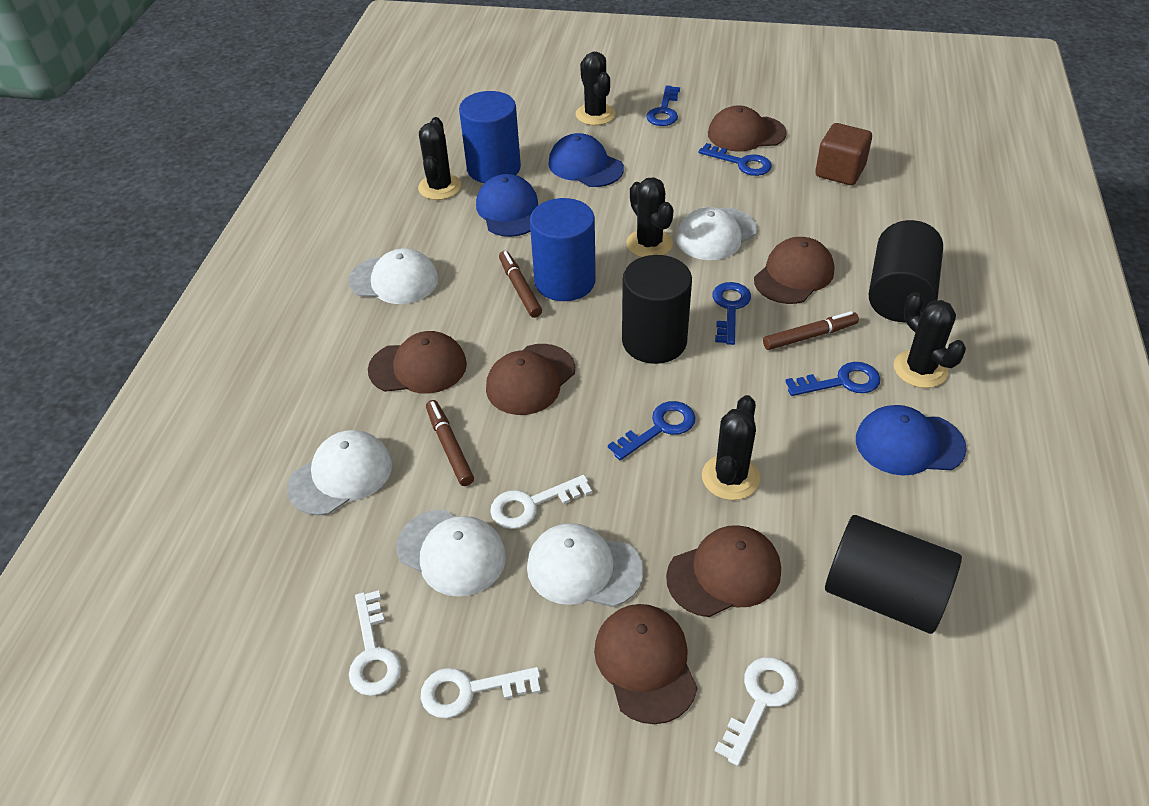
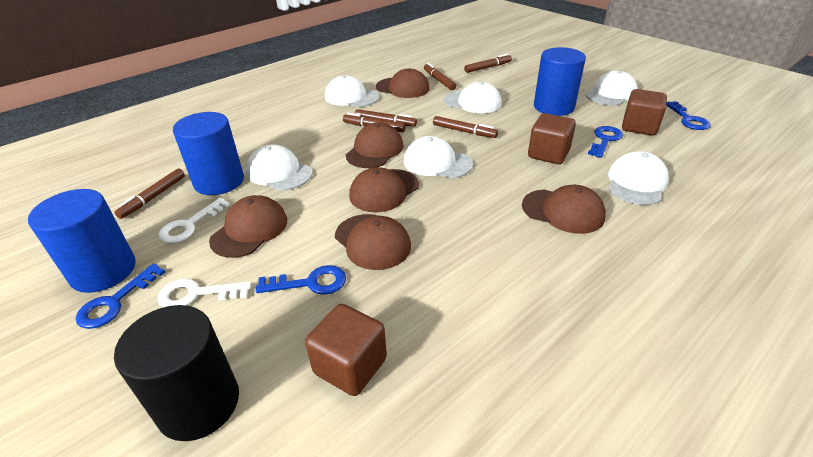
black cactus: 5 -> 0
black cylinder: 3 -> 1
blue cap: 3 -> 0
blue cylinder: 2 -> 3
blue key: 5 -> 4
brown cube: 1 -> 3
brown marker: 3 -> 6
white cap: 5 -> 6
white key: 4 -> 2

---+---

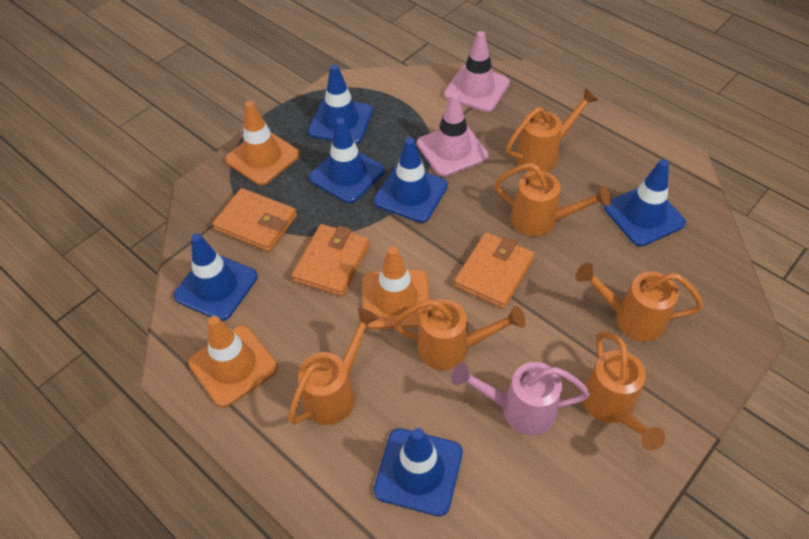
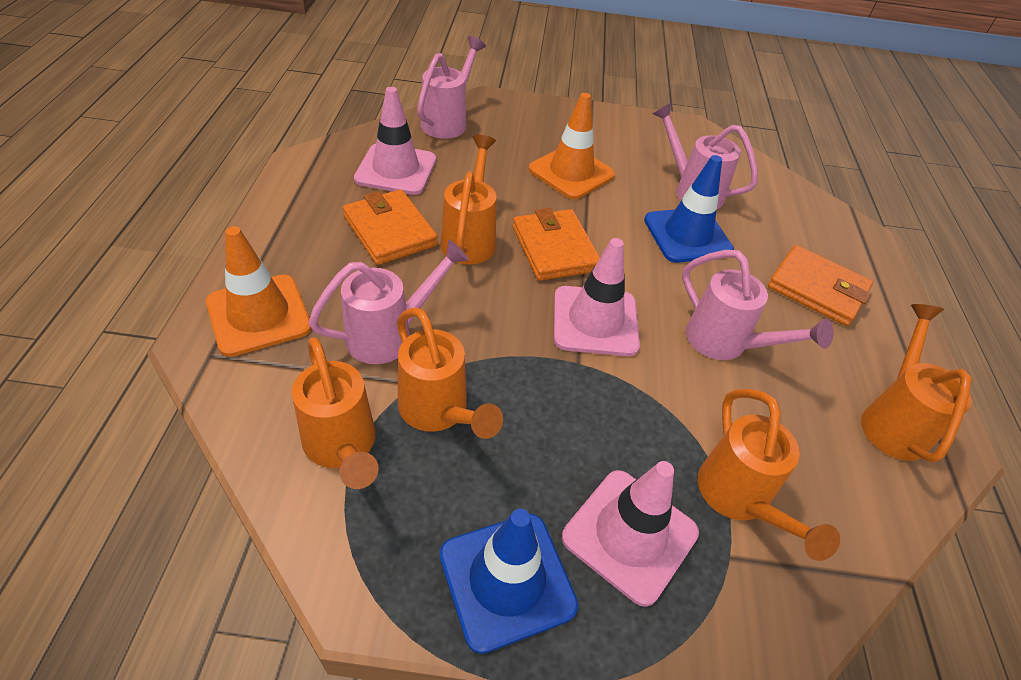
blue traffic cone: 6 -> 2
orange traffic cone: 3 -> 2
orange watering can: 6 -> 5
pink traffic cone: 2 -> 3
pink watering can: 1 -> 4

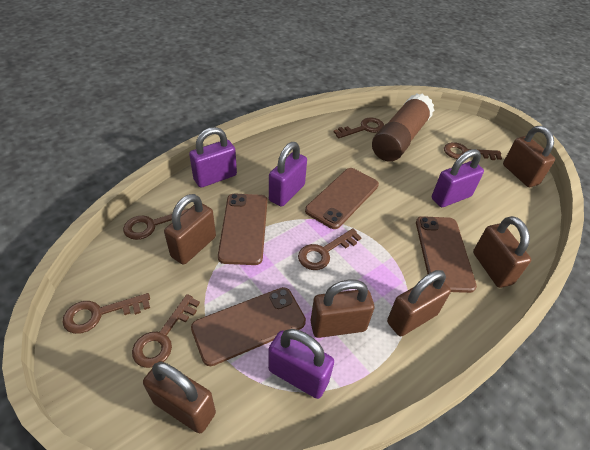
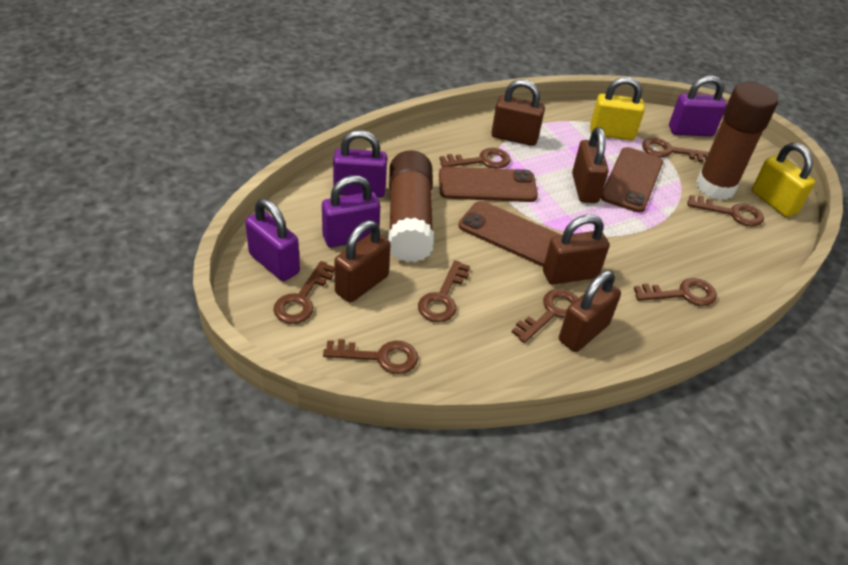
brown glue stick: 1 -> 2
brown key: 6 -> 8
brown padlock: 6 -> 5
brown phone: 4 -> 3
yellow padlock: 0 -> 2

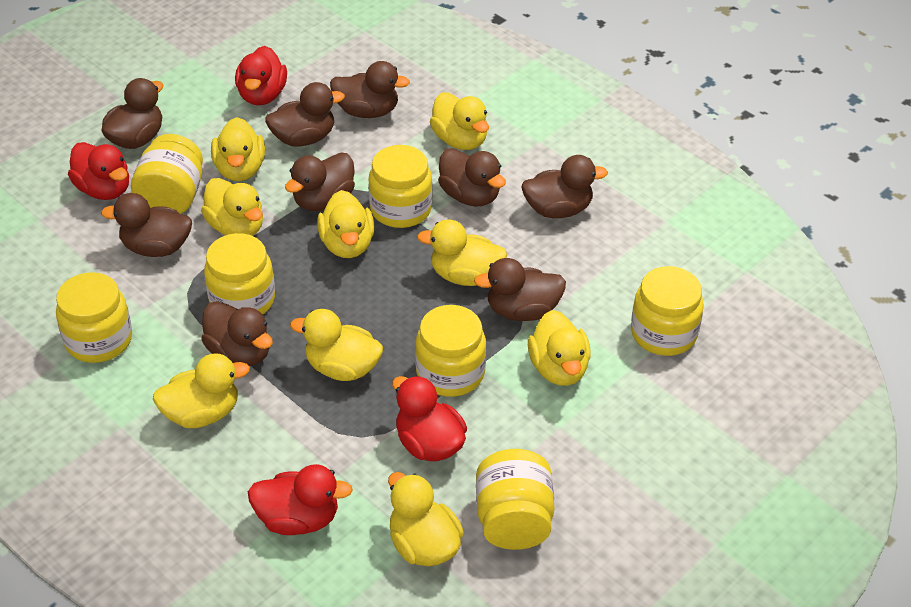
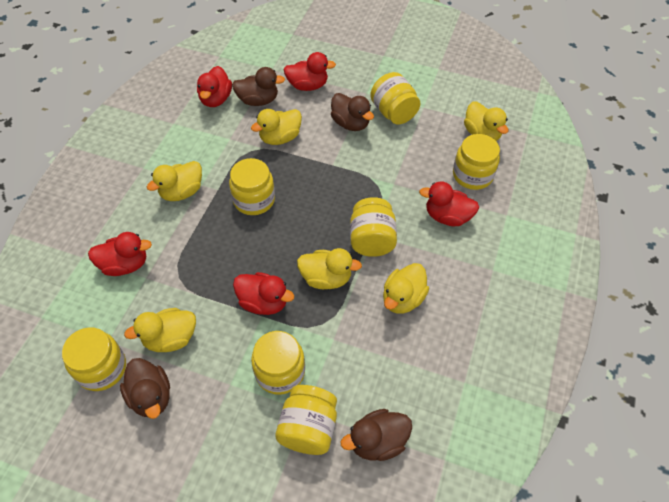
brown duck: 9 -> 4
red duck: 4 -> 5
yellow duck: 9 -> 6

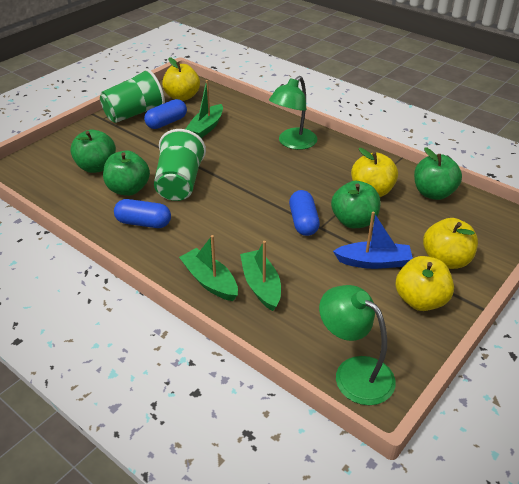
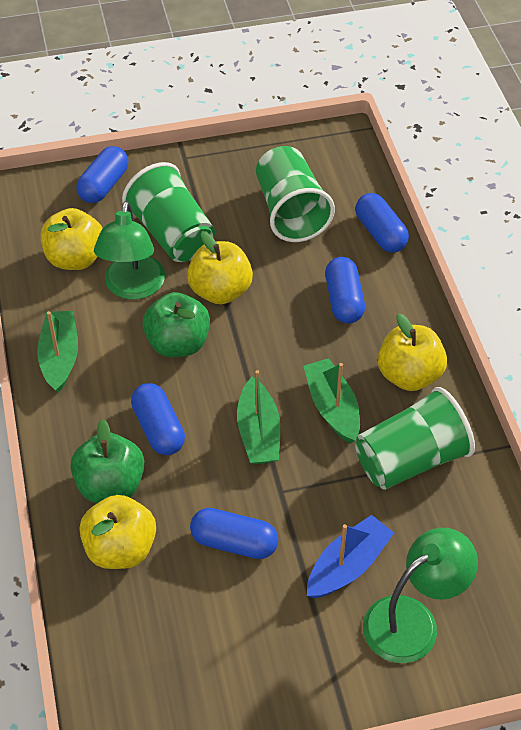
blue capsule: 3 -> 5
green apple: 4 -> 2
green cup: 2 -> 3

---+---

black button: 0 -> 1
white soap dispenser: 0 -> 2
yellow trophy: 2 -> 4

---+---

Directions for this task – To answer, count the lines of the material that contain "pink" and give only that number.

Exercise output – 2